Before-and-after object lists
--- START ---

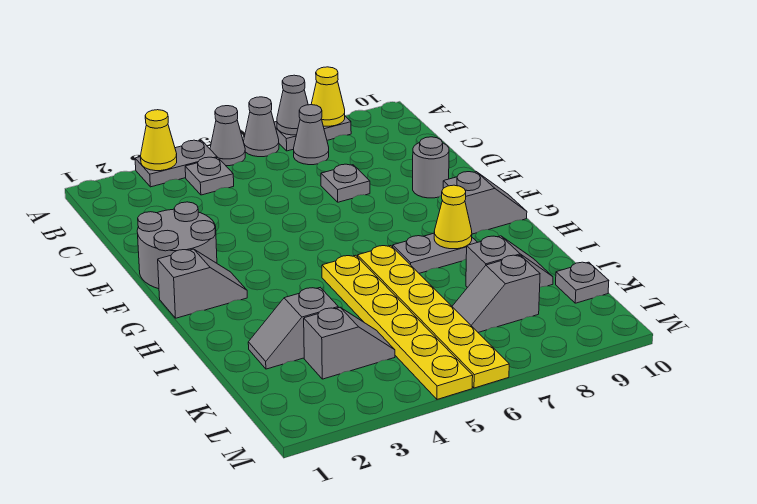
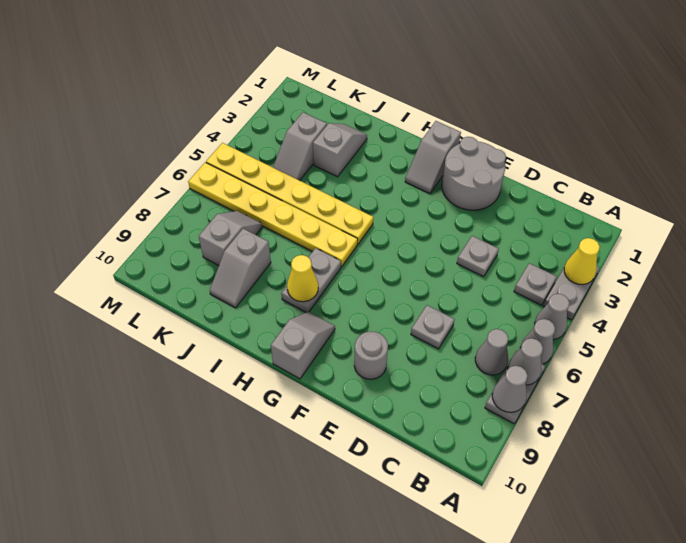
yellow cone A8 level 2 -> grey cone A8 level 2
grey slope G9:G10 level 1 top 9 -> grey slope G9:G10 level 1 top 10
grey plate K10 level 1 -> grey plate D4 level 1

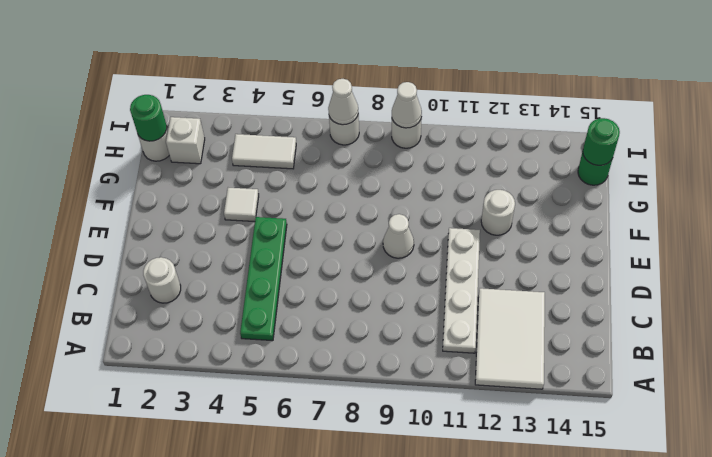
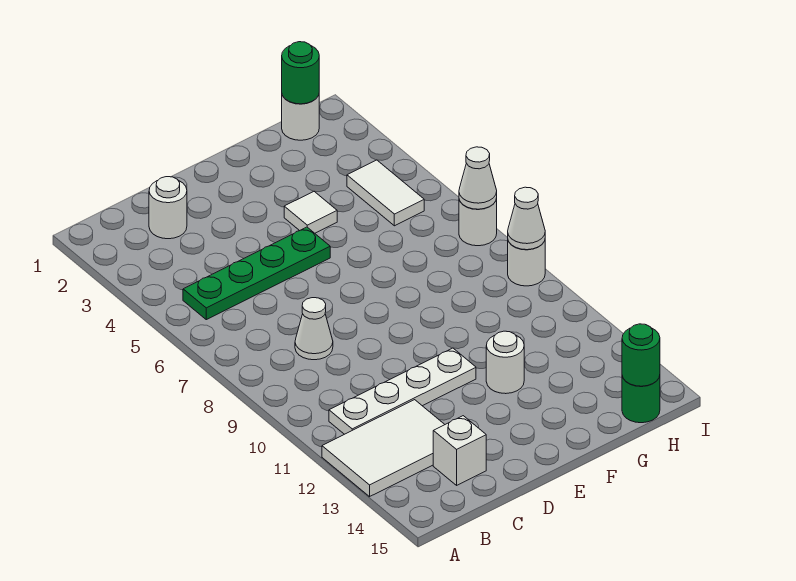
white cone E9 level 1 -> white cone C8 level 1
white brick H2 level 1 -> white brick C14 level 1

--- END ---
--- START ---

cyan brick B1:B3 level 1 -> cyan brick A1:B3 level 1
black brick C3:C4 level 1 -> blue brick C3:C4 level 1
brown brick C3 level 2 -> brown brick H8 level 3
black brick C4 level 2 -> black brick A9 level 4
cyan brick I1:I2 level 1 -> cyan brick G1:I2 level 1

--- END ---

EXERCISE GOAL: In the data above, find the line with "cyan brick B1:B3" and the line with "cyan brick I1:I2". Retype both, plus every line between them, exactly.

EXPECTED OUTPUT:
cyan brick B1:B3 level 1 -> cyan brick A1:B3 level 1
black brick C3:C4 level 1 -> blue brick C3:C4 level 1
brown brick C3 level 2 -> brown brick H8 level 3
black brick C4 level 2 -> black brick A9 level 4
cyan brick I1:I2 level 1 -> cyan brick G1:I2 level 1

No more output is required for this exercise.